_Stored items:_

— BEGIN —

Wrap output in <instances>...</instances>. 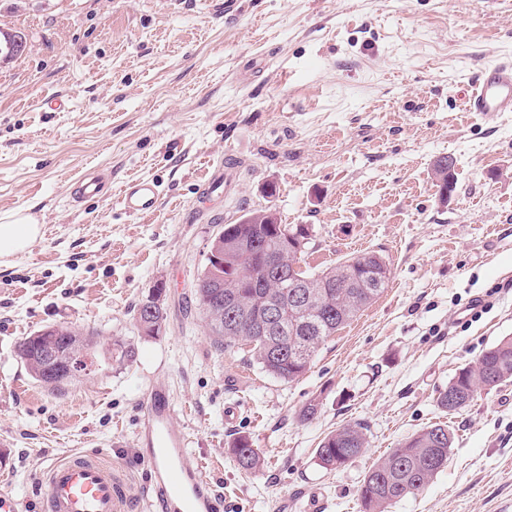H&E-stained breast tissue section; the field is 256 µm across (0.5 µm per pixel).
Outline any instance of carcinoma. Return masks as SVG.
<instances>
[{
    "mask_svg": "<svg viewBox=\"0 0 512 512\" xmlns=\"http://www.w3.org/2000/svg\"><path fill=\"white\" fill-rule=\"evenodd\" d=\"M448 158L435 162L433 176L439 196L453 187ZM300 239L306 247L312 240V228L307 224H280L276 215L261 211L247 215L239 224L224 225V263L204 268L202 277L219 284L217 288L195 290L197 303L206 319L211 335L224 348L245 342L262 369L283 381H294L304 375L321 346L361 311L372 304L388 288L391 268L386 259L368 251L346 259L317 273L298 268L297 287L309 295L301 310L289 305L294 288L292 282H257L245 279L248 267L259 259V253H280L289 239ZM220 295L234 296L241 308L224 310V324L210 318L207 306ZM269 304L281 307L284 319L280 327L262 336H249L230 323L244 317V310L258 313ZM54 340V334L34 333L17 346V354L29 374L52 392L63 390L73 381L65 364L70 350L62 348L58 359L60 368L53 376L46 375L40 350ZM134 347L114 343L112 360L118 364L133 361ZM478 362L496 366L499 383L512 380V337H503L487 348ZM487 389L482 369L473 366L462 369L448 383V389L438 396V406L448 412V392L459 396L456 409L470 404L480 390ZM366 427L360 423L346 424L329 433L320 442L316 455L319 465L327 470L346 466L367 448ZM453 444L448 425L433 424L414 434L398 447L381 457L367 472L360 488L364 512H387V508L409 493L423 489L446 466ZM237 467L245 472L258 471L264 458L246 437L236 439L228 448Z\"/></svg>",
    "mask_w": 512,
    "mask_h": 512,
    "instance_id": "obj_1",
    "label": "carcinoma"
}]
</instances>
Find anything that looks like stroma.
Wrapping results in <instances>:
<instances>
[{
    "label": "stroma",
    "mask_w": 512,
    "mask_h": 512,
    "mask_svg": "<svg viewBox=\"0 0 512 512\" xmlns=\"http://www.w3.org/2000/svg\"><path fill=\"white\" fill-rule=\"evenodd\" d=\"M23 55L0 56V216L43 226L0 266V475L41 512L49 462L97 450L145 512L141 398L176 402L191 452L224 512H362L372 464L436 423L454 433L448 463L389 512H512V382L447 414L440 391L512 336V112L463 109L467 77L512 58V0H0V30ZM65 101L64 110L49 108ZM448 156L455 189L432 169ZM234 187L206 196L211 166ZM108 176L72 201L81 175ZM154 180L160 205L132 216L119 191ZM266 207L314 229L315 272L375 251L388 288L288 383L248 346H216L194 285L212 237ZM165 281L167 319L145 335L134 314ZM487 307L469 312L471 300ZM50 324L92 335L96 372L59 392L35 381L19 341ZM135 348L124 366L114 341ZM319 410L300 420L301 407ZM369 446L339 470L316 449L345 423ZM248 437L265 459L239 470ZM228 454L240 470L245 472L258 471L264 466V458L246 437H239L228 448Z\"/></svg>",
    "instance_id": "obj_1"
}]
</instances>
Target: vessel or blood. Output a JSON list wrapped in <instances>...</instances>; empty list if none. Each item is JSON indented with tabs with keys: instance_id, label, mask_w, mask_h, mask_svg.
<instances>
[{
	"instance_id": "b4317fda",
	"label": "vessel or blood",
	"mask_w": 512,
	"mask_h": 512,
	"mask_svg": "<svg viewBox=\"0 0 512 512\" xmlns=\"http://www.w3.org/2000/svg\"><path fill=\"white\" fill-rule=\"evenodd\" d=\"M463 104L466 111L484 117L512 112V64L496 62L472 72ZM159 201V187L150 179L127 182L120 193L122 207L133 215L155 211ZM142 412V459L148 473L145 494L150 512H221L212 484L175 422L170 392L148 390ZM41 503L42 512H128L129 506L125 482L115 464L96 451L77 452L49 463Z\"/></svg>"
}]
</instances>
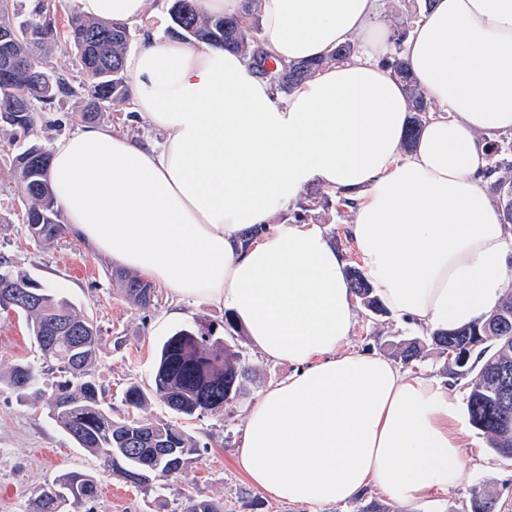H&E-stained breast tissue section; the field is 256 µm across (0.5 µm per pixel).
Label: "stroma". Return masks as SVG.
Here are the masks:
<instances>
[{
	"label": "stroma",
	"mask_w": 512,
	"mask_h": 512,
	"mask_svg": "<svg viewBox=\"0 0 512 512\" xmlns=\"http://www.w3.org/2000/svg\"><path fill=\"white\" fill-rule=\"evenodd\" d=\"M21 192L11 177L10 161L0 152V259L10 261L45 287L62 292L79 311L98 327L100 355L91 372L106 394L116 418L142 416L152 420L172 419V412L159 397H151L145 410L127 407L123 391L132 384L151 388L158 350L175 331L203 323L216 335L224 333L223 308L207 302L187 305L180 317H171V297L159 290L155 305L140 309L129 303L113 284L112 265L70 235L52 244L35 246L24 224L16 217ZM309 201L308 209L290 206L274 216V223L300 221L316 224L343 254L347 265L360 260L346 236L353 211L339 201L336 190L318 183L308 184L299 195ZM427 331L402 324L393 314L375 315L364 306L356 308V323L349 347L358 352L389 356L390 342L409 337L427 338ZM233 346L249 377L243 397L224 413L205 414L186 420L184 426L195 439L199 453L182 477L169 486L154 480L130 485L104 471L99 460L78 448L70 436L48 416L43 401L49 395L40 385L42 398L33 405L17 402L6 384H0V512H31L34 499L64 472L94 475L102 489L90 512H176L183 491L207 497L224 507V512H361L370 501L383 504L386 512H471L475 492H491L512 502V460L496 454L482 431L469 429L463 448L468 475L445 491L404 504L376 488L343 504L306 507L270 498L248 480L238 463L246 410L270 384L292 374L286 363L266 361L250 344L245 332L234 335ZM39 352L30 336L25 315L0 310V375L19 363H34ZM415 374L436 378L447 388L458 407H465L466 380L448 375L443 357L427 351L411 365Z\"/></svg>",
	"instance_id": "stroma-1"
}]
</instances>
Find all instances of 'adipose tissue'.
<instances>
[{
    "label": "adipose tissue",
    "instance_id": "adipose-tissue-1",
    "mask_svg": "<svg viewBox=\"0 0 512 512\" xmlns=\"http://www.w3.org/2000/svg\"><path fill=\"white\" fill-rule=\"evenodd\" d=\"M76 3L127 24L147 7ZM259 12L276 59L324 58L355 36L363 50L281 99L239 54L145 33L125 69L134 118L160 142L83 126L51 145L52 190L92 253L166 289L174 310L224 306L264 358L293 366L247 410L239 464L254 486L313 507L370 485L411 503L466 474L458 407L435 379L349 350L343 255L318 225L272 219L310 182L346 192L348 235L389 311L442 330L486 317L512 284V237L478 177L487 138L512 132V0L426 7L402 56L436 110L409 151L379 0H260Z\"/></svg>",
    "mask_w": 512,
    "mask_h": 512
}]
</instances>
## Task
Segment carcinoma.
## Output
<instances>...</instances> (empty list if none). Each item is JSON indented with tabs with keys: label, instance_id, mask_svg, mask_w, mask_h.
I'll return each mask as SVG.
<instances>
[{
	"label": "carcinoma",
	"instance_id": "carcinoma-1",
	"mask_svg": "<svg viewBox=\"0 0 512 512\" xmlns=\"http://www.w3.org/2000/svg\"><path fill=\"white\" fill-rule=\"evenodd\" d=\"M170 2L172 34L190 44L205 43L250 58L256 73L269 78L279 93H290L319 68L345 60L356 51V42L349 41L327 58L278 61V69L269 73L266 65L271 56L261 47L258 27L246 24L240 15L207 16L198 10L197 0ZM404 37L402 33L395 39L394 52L384 65L403 85L410 102L412 115L404 143L408 149L429 117L431 102L401 58ZM131 39L128 25L85 18L74 9L67 12L66 25L61 29L46 0H39L28 17L17 24L11 57L29 77L6 78L0 73V127L10 128L8 146L22 139L28 141L23 150L12 155L11 175L24 194L22 223L43 245L61 236L64 224L50 186L49 150L40 140L31 139L37 115L76 98L79 108L72 113V121L87 124L127 104L124 58ZM62 43L74 52L75 76L52 69L45 62ZM510 152L512 144L490 140L488 155L494 158V165L484 173L494 178L490 188L507 224H512V161L505 158ZM112 280L142 309L153 305L157 297L155 285L144 278L116 270ZM346 281L369 311H384L358 268L346 269ZM29 291L37 294L32 304L27 300ZM2 300L12 302V308L26 316L42 361L40 369L26 364L10 370L7 385L18 401H27L43 373H63L65 379L52 384L49 417L78 447L100 458L105 471L136 485L154 478L168 483L182 475L198 446L179 423L148 418L116 420L104 408L102 391L90 374L99 354L98 328L92 321L82 317L66 297L7 261H0ZM67 323L81 326L83 340L62 330ZM427 346L445 357L456 377H471L466 401L469 422L488 436L499 456L512 459V292L486 318L469 326L433 331L425 340L412 338L388 344L391 353L407 364L421 359ZM246 375L239 353L215 338L211 326L201 324L170 335L161 347L151 390L131 385L124 392V401L141 410L154 394L180 417L218 414L242 396ZM97 496L95 476L65 472L34 500L32 512H65L62 498H68L67 506L77 509ZM183 497L181 512H223L218 504L191 492ZM505 510L507 505L496 496L478 493L473 498L472 512Z\"/></svg>",
	"mask_w": 512,
	"mask_h": 512
}]
</instances>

— END —

_YOUR INSTRUCTIONS:_ List all lines where "masks" occurs.

_COMPLETED EXERCISE:_
Outline any instance of carcinoma. Return masks as SVG.
Label: "stroma". Return masks as SVG.
Here are the masks:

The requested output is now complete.